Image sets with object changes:
-*-*-
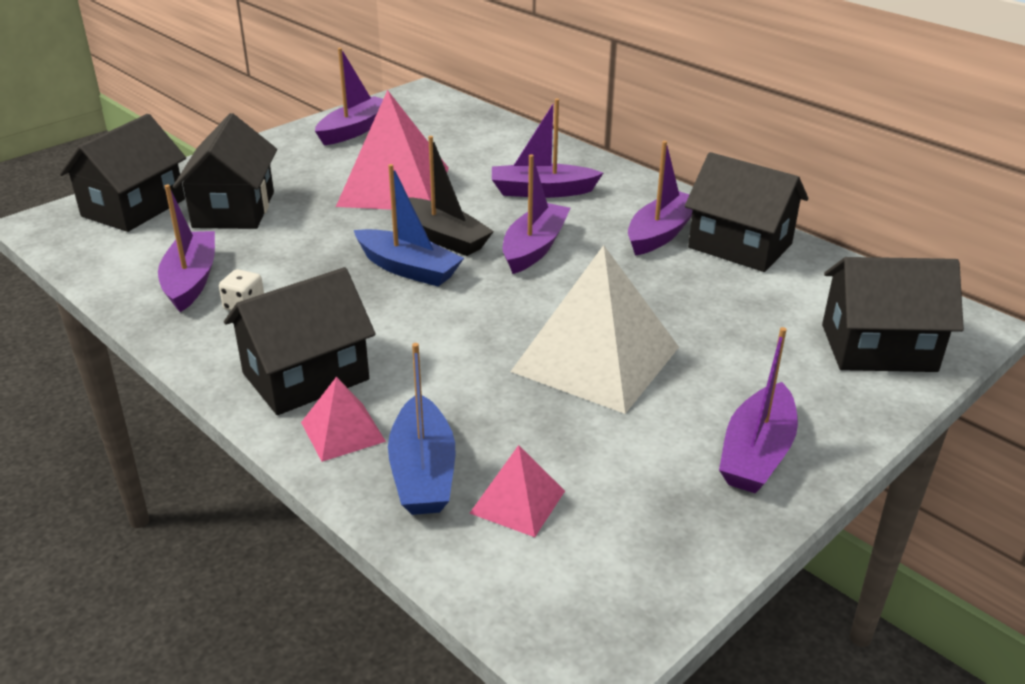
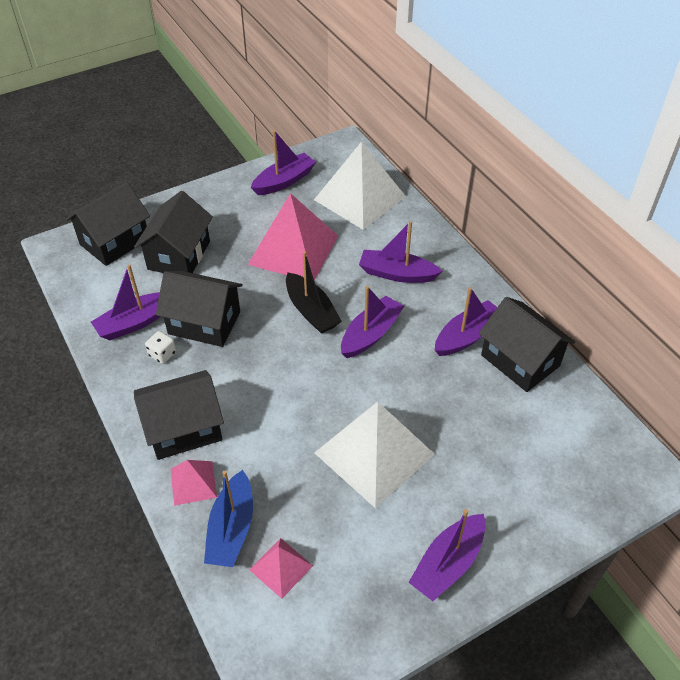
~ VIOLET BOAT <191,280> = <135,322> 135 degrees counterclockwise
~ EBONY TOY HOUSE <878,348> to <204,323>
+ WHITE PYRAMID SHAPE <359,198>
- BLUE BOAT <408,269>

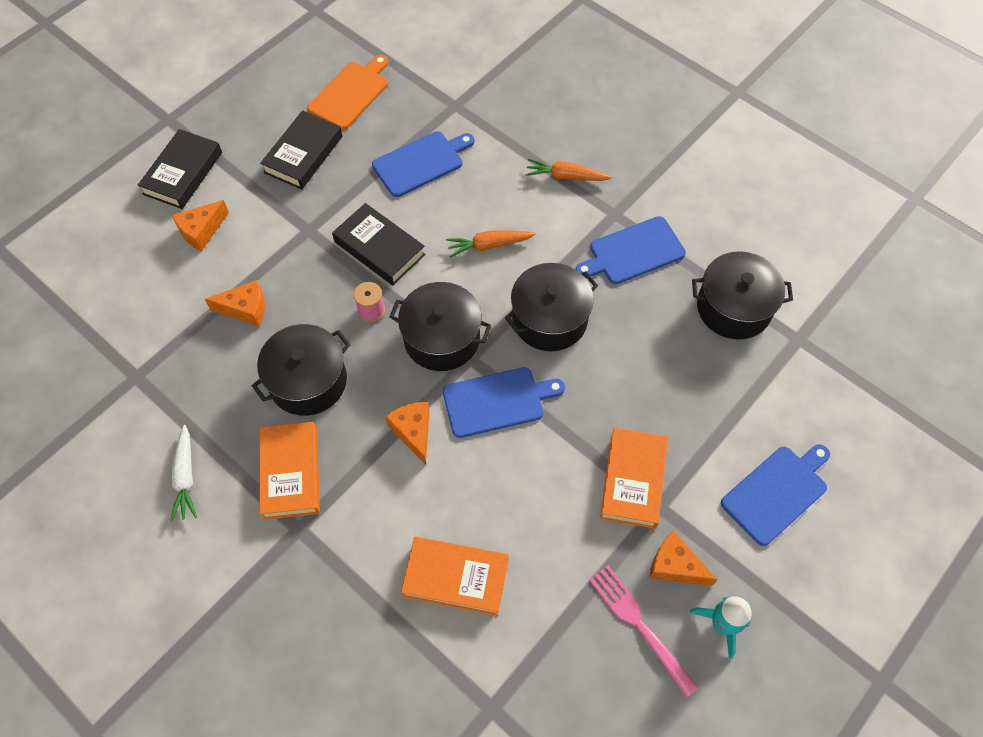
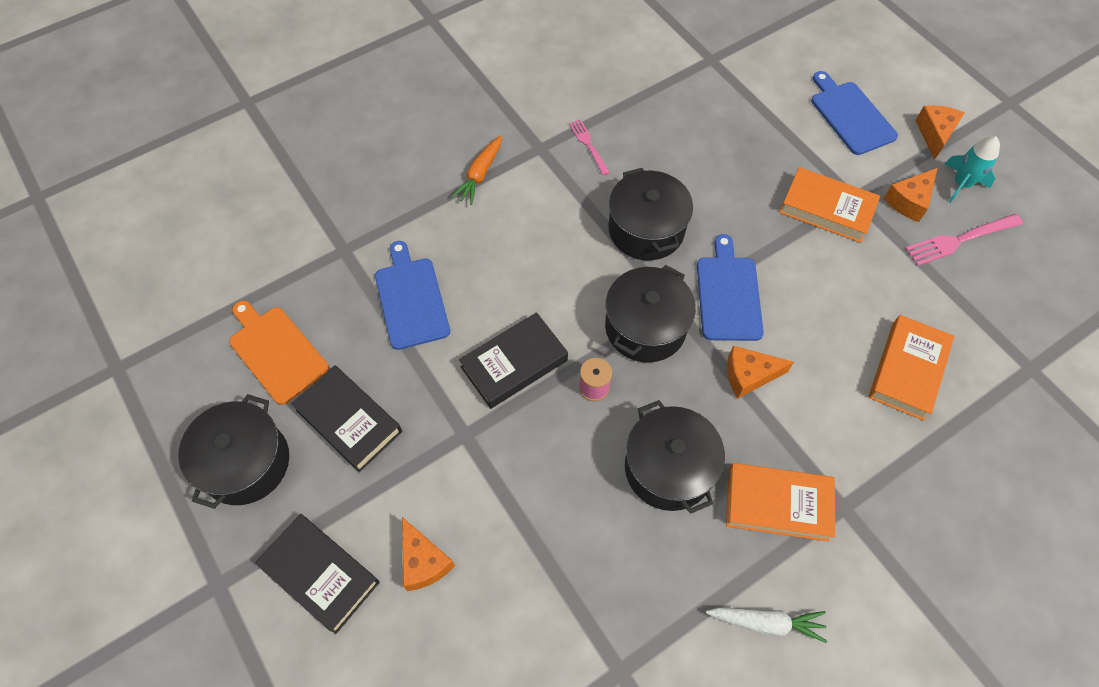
~ EBONY COOKING POT <733,308> to <246,463>
~ BLUE CUTTING BOARD <633,252> to ROSE-PINK TABLE FORK <588,145>
~ BRIGHT ORANGE CHEESE WEDGE <245,309> to <934,134>
- BRIGHT ORANGE ROOT VEGETABLE <488,245>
-*-*-
Exact output of each line above is wanted, without the pictures.

Solved exercise
~ VIOLET BOAT <191,280> = <135,322> 135 degrees counterclockwise
~ EBONY TOY HOUSE <878,348> to <204,323>
+ WHITE PYRAMID SHAPE <359,198>
- BLUE BOAT <408,269>

~ EBONY COOKING POT <733,308> to <246,463>
~ BLUE CUTTING BOARD <633,252> to ROSE-PINK TABLE FORK <588,145>
~ BRIGHT ORANGE CHEESE WEDGE <245,309> to <934,134>
- BRIGHT ORANGE ROOT VEGETABLE <488,245>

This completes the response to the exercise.